▶ _WORK REQUIRED_:
Take each line of the material that includes "camera" and copy it.
:::
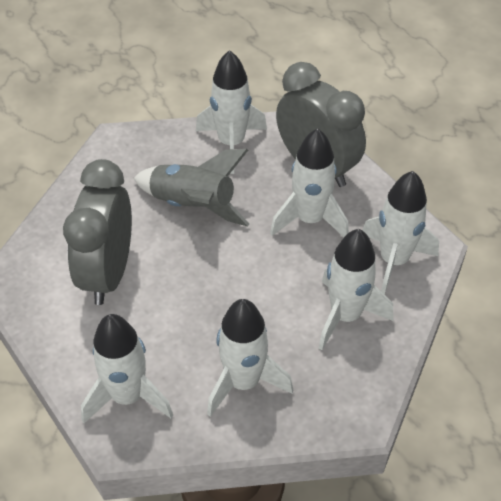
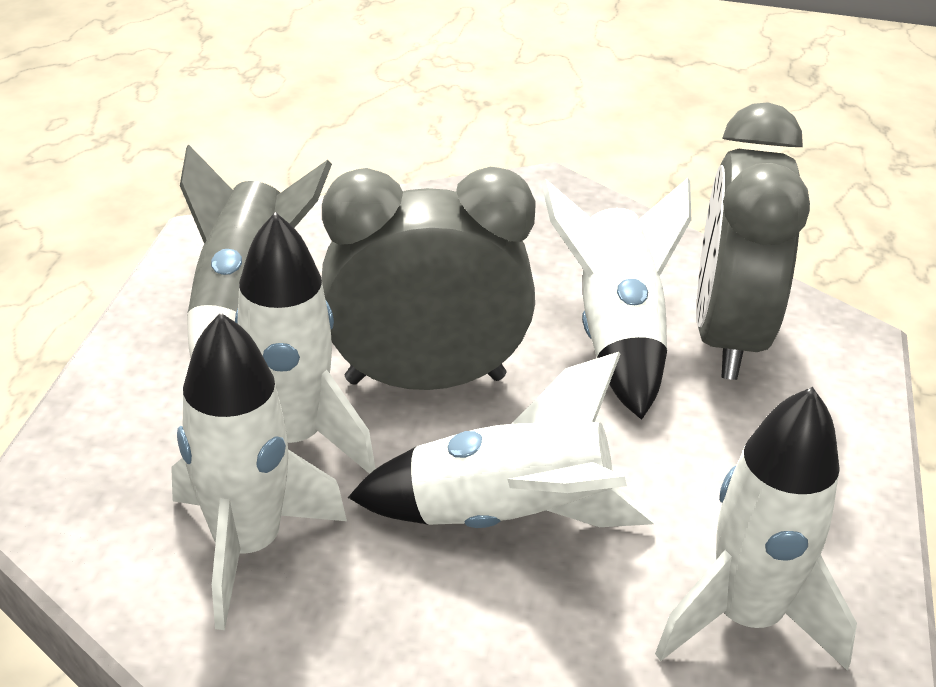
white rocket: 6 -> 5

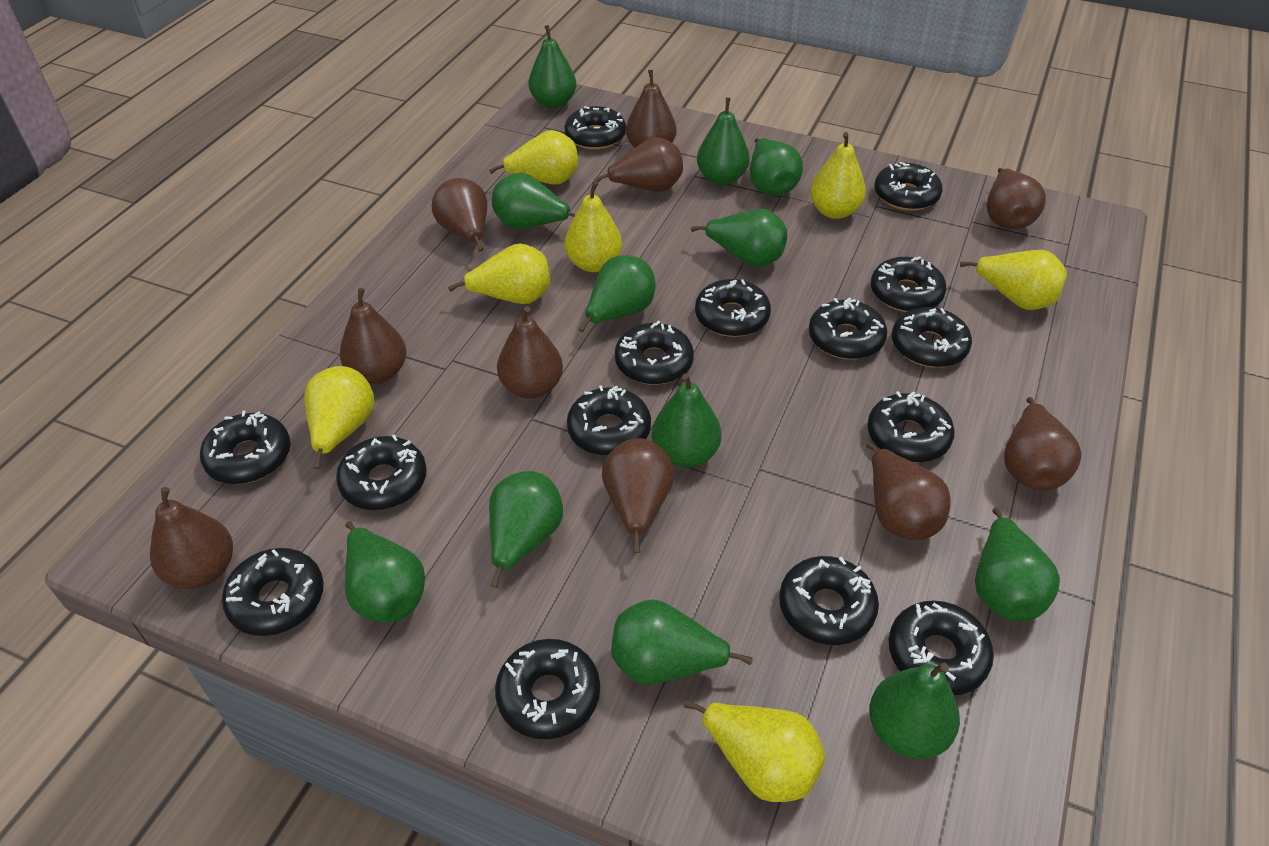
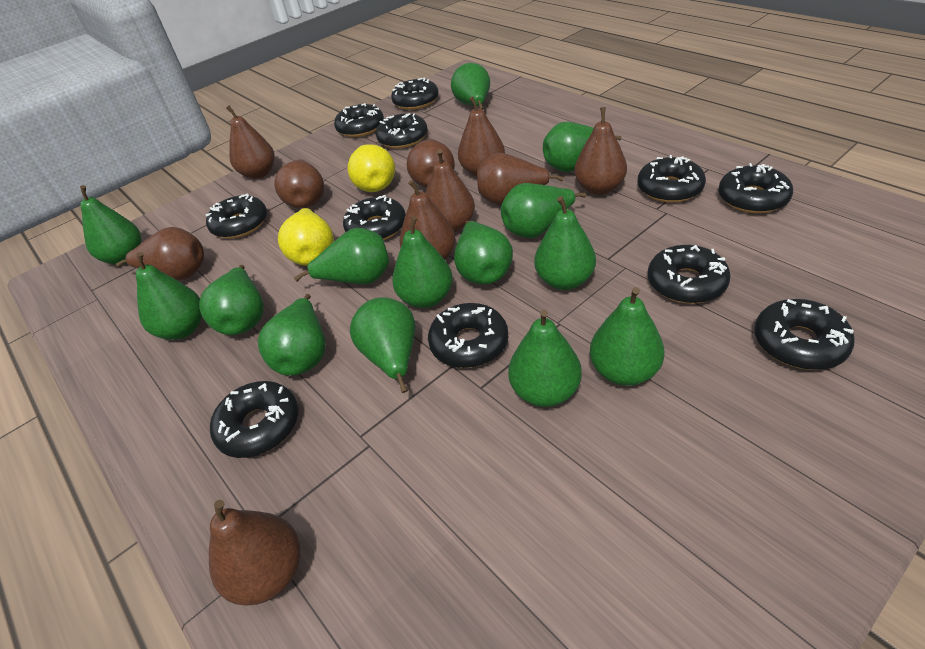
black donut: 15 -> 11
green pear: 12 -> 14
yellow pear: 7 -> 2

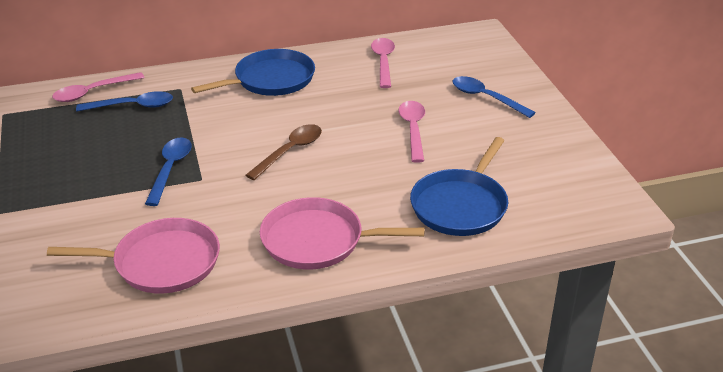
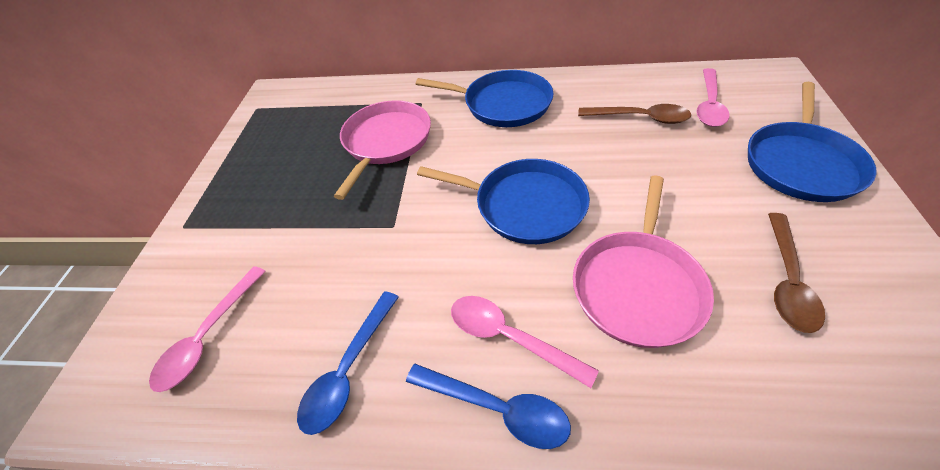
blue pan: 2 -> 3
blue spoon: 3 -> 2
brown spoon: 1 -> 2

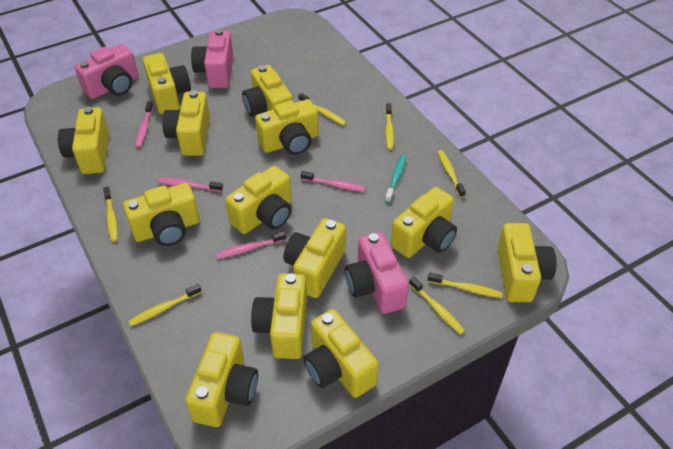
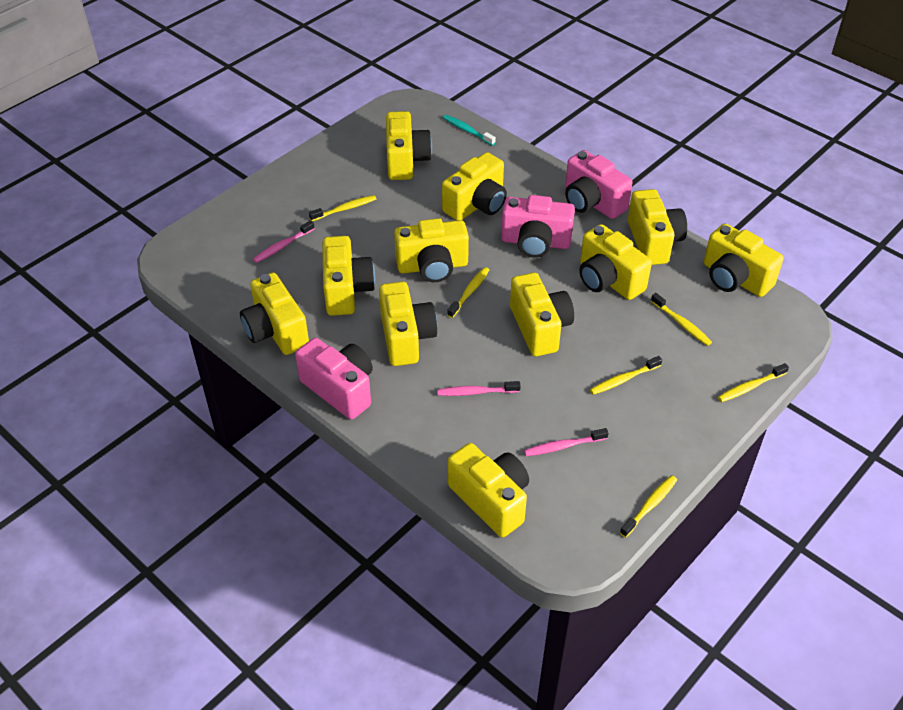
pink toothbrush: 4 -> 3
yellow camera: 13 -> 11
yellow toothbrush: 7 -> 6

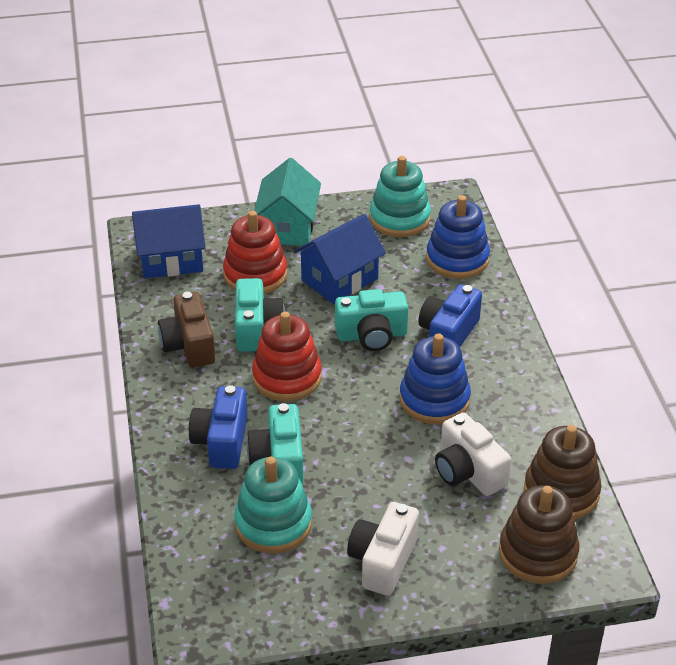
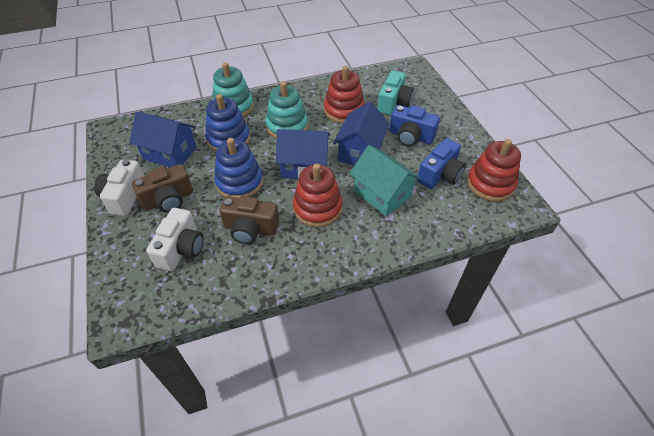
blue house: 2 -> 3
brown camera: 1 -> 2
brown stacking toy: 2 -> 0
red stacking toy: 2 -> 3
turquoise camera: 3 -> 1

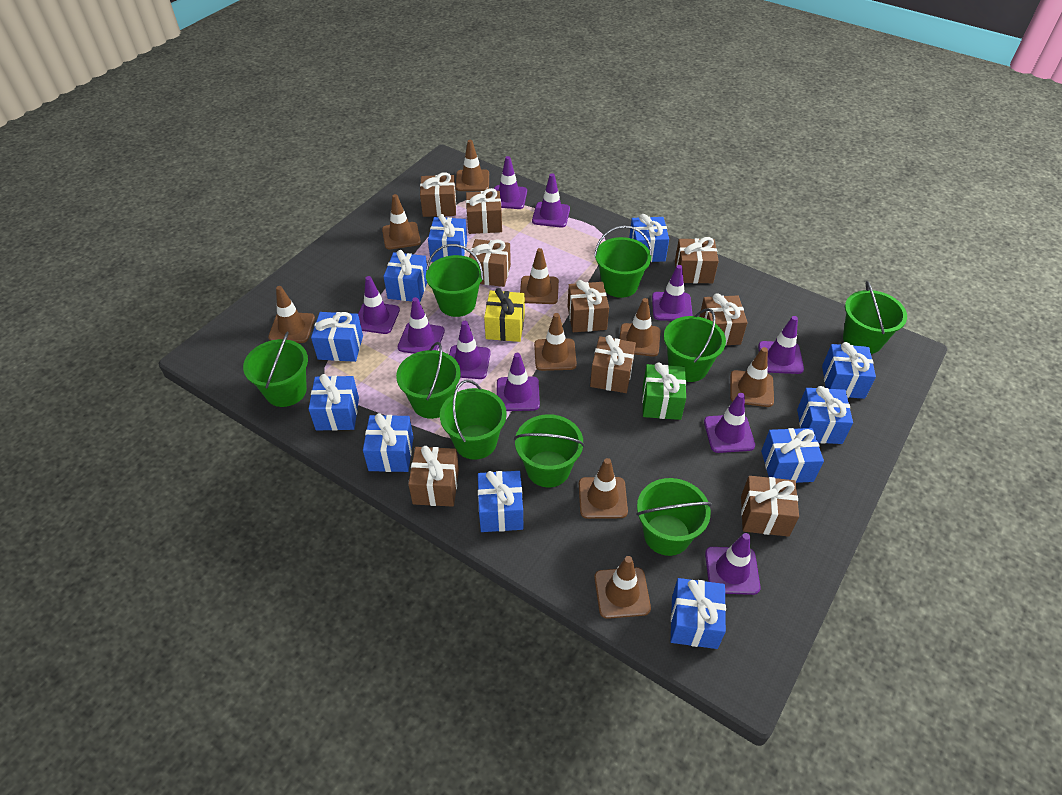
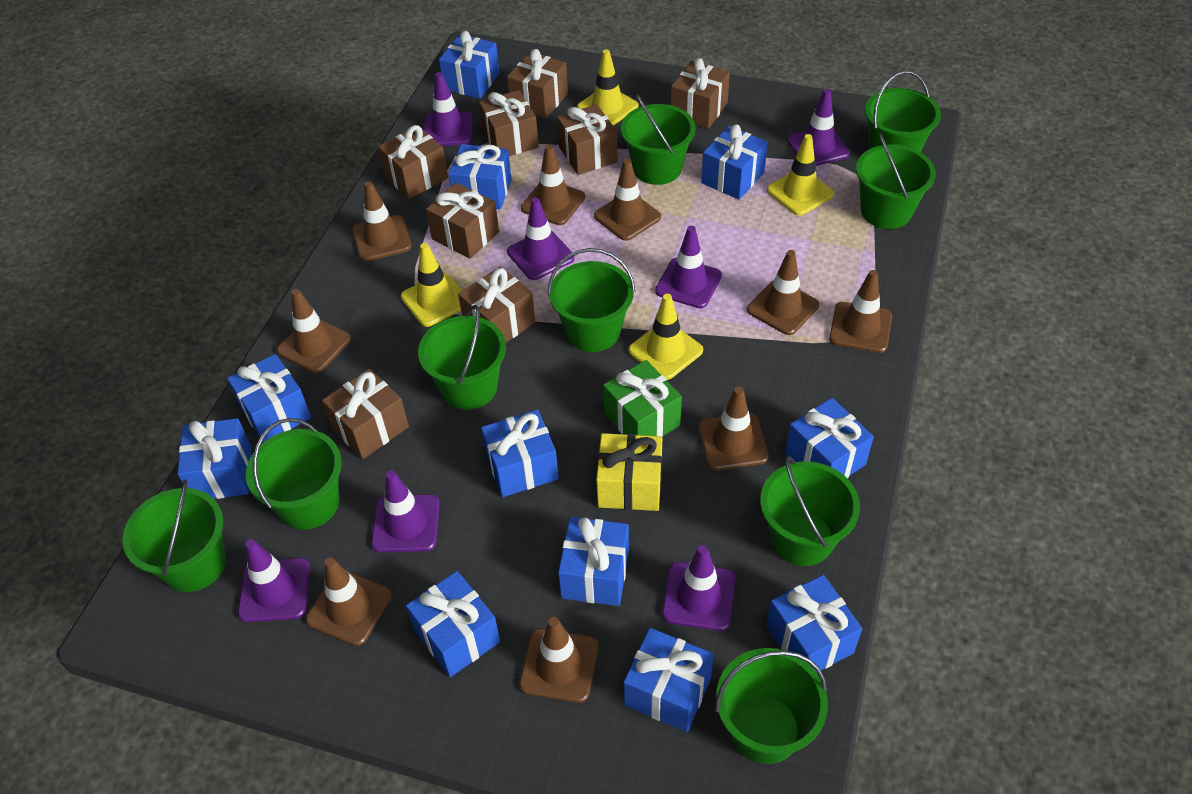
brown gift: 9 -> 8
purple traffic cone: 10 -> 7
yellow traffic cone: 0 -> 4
:::
▶ _WORKED SOLUTION_:
yellow camera: 13 -> 11
brown camera: 1 -> 2
turquoise camera: 3 -> 1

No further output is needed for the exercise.